— Your assignment —
Once the pictures are set aside, reproduce the remaining data exactly.

— Given information —
━━━━

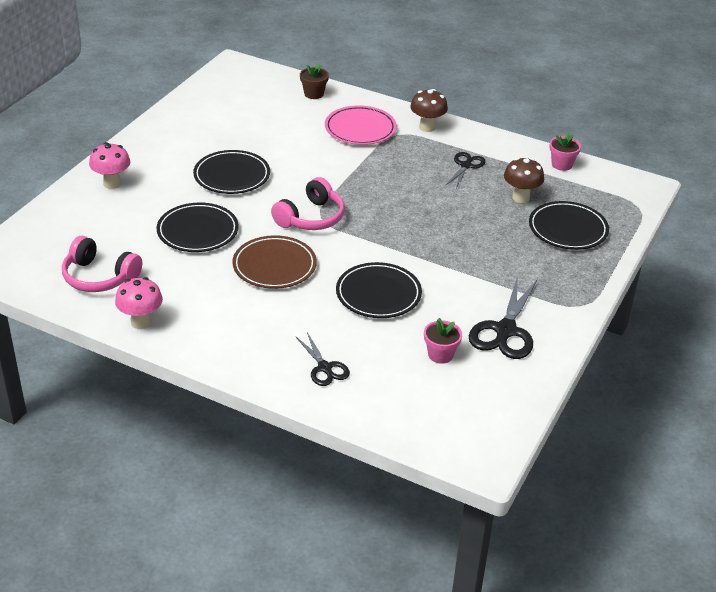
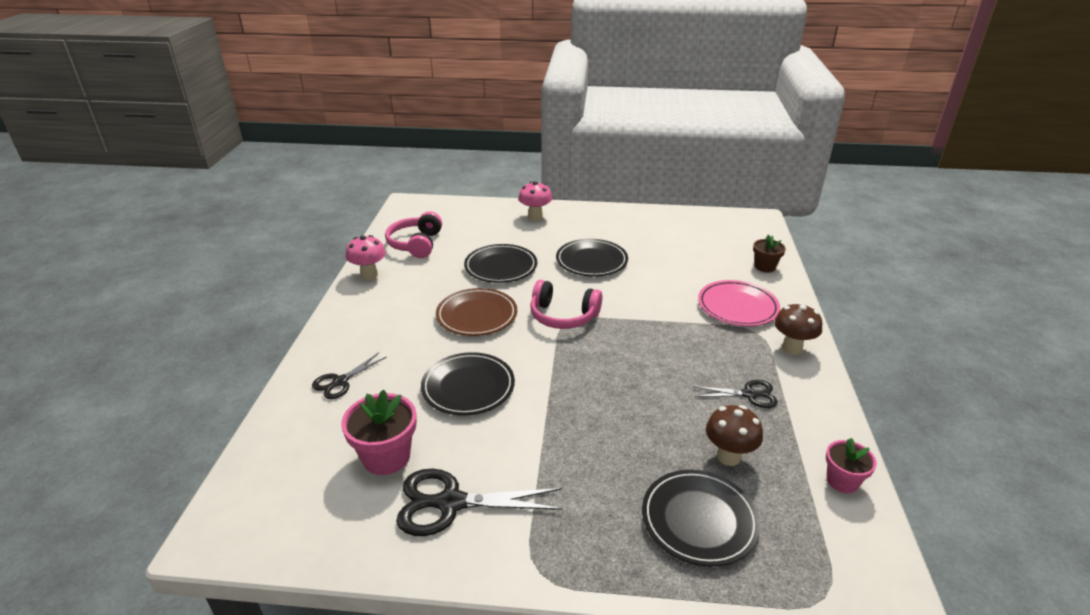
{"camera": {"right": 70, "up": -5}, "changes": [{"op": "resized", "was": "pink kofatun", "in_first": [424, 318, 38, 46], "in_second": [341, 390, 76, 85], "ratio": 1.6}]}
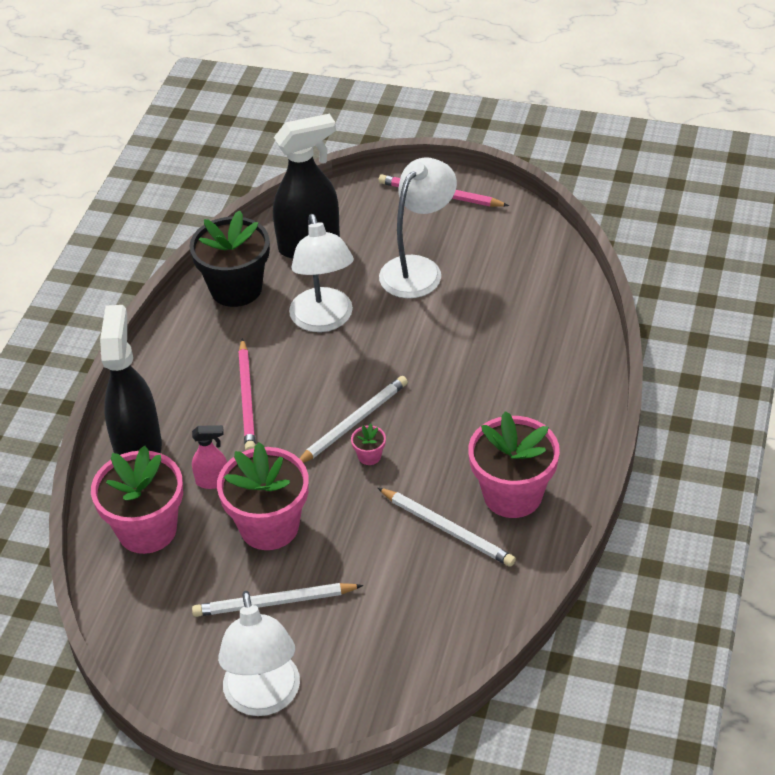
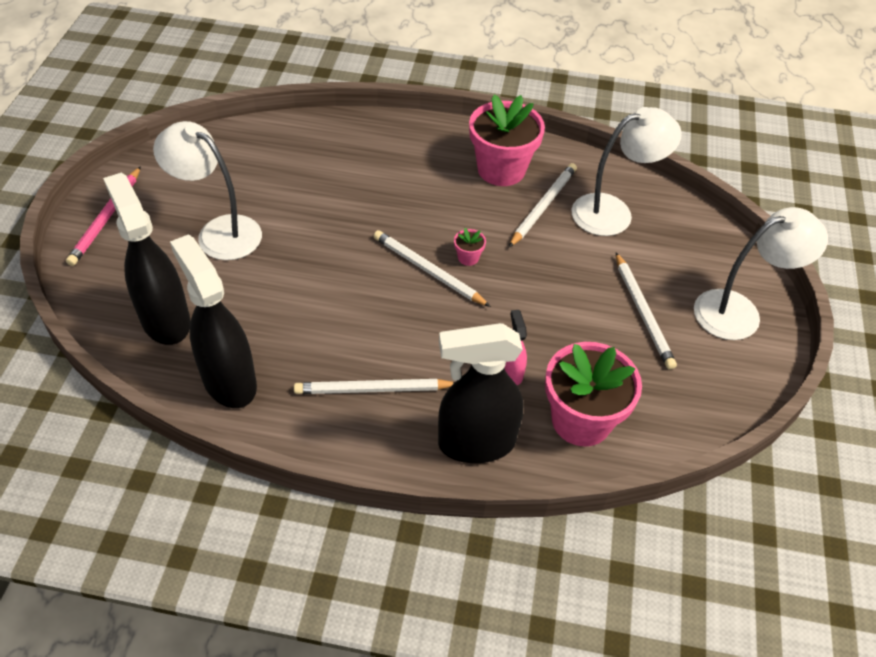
{"camera": {"right": -100, "up": 5}, "changes": [{"op": "replaced", "was": "black kofatun", "now": "black bipoguga", "in_first": [189, 210, 81, 97], "in_second": [170, 235, 87, 173]}, {"op": "moved", "was": "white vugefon", "in_first": [289, 214, 65, 118], "in_second": [572, 107, 110, 129]}, {"op": "removed", "was": "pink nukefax", "in_first": [238, 338, 18, 112]}, {"op": "removed", "was": "pink kofatun", "in_first": [217, 442, 91, 108]}, {"op": "added", "now": "white nukefax", "in_second": [294, 379, 161, 15]}]}
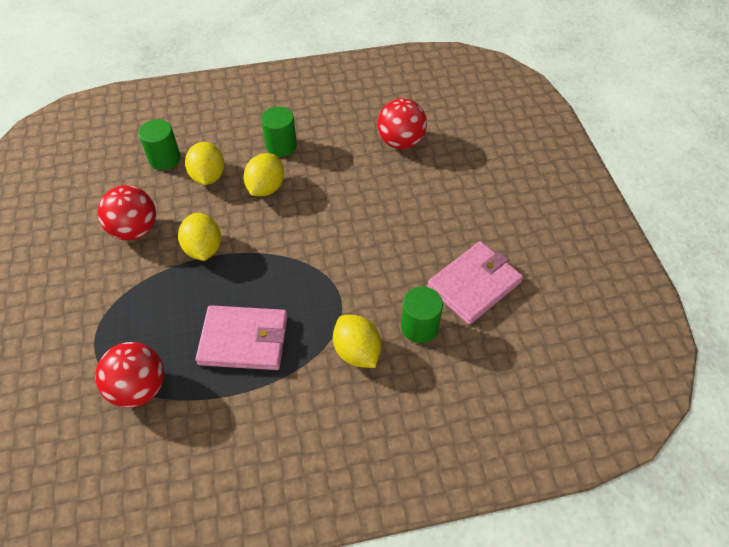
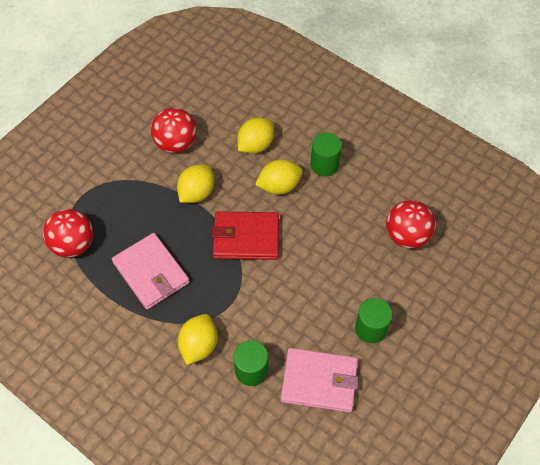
{"camera": {"right": 50, "up": 5}, "changes": [{"op": "moved", "was": "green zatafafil", "in_first": [138, 119, 43, 51], "in_second": [355, 298, 37, 45]}, {"op": "added", "now": "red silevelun", "in_second": [212, 211, 67, 49]}]}
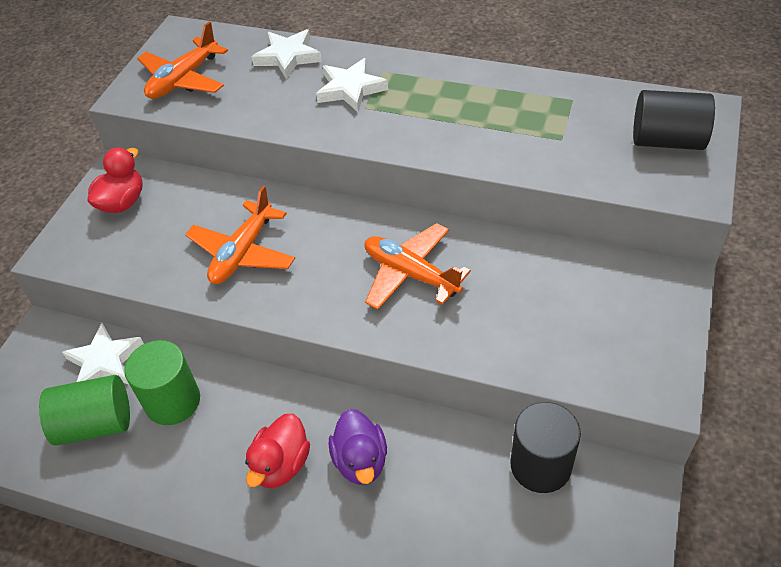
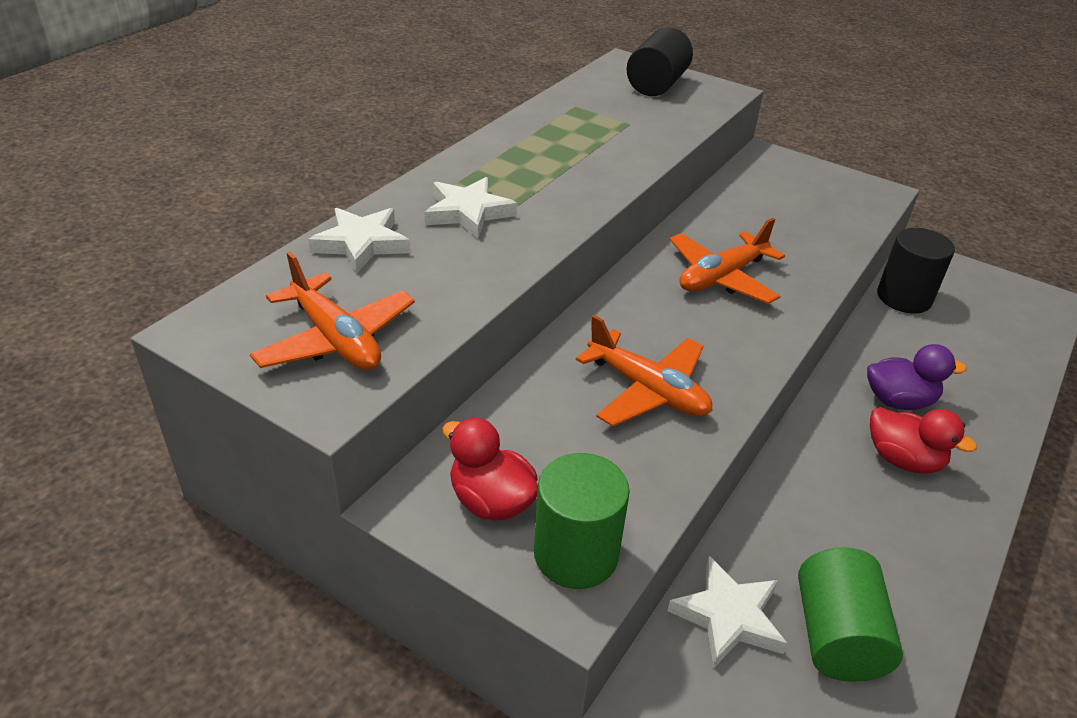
{"camera": {"right": -80, "up": -10}, "changes": [{"op": "moved", "was": "green zatafafil", "in_first": [124, 340, 76, 85], "in_second": [534, 453, 96, 136]}]}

━━━━

— Task output —
{"camera": {"right": 70, "up": -5}, "changes": [{"op": "resized", "was": "pink kofatun", "in_first": [424, 318, 38, 46], "in_second": [341, 390, 76, 85], "ratio": 1.6}]}
{"camera": {"right": -100, "up": 5}, "changes": [{"op": "replaced", "was": "black kofatun", "now": "black bipoguga", "in_first": [189, 210, 81, 97], "in_second": [170, 235, 87, 173]}, {"op": "moved", "was": "white vugefon", "in_first": [289, 214, 65, 118], "in_second": [572, 107, 110, 129]}, {"op": "removed", "was": "pink nukefax", "in_first": [238, 338, 18, 112]}, {"op": "removed", "was": "pink kofatun", "in_first": [217, 442, 91, 108]}, {"op": "added", "now": "white nukefax", "in_second": [294, 379, 161, 15]}]}
{"camera": {"right": 50, "up": 5}, "changes": [{"op": "moved", "was": "green zatafafil", "in_first": [138, 119, 43, 51], "in_second": [355, 298, 37, 45]}, {"op": "added", "now": "red silevelun", "in_second": [212, 211, 67, 49]}]}
{"camera": {"right": -80, "up": -10}, "changes": [{"op": "moved", "was": "green zatafafil", "in_first": [124, 340, 76, 85], "in_second": [534, 453, 96, 136]}]}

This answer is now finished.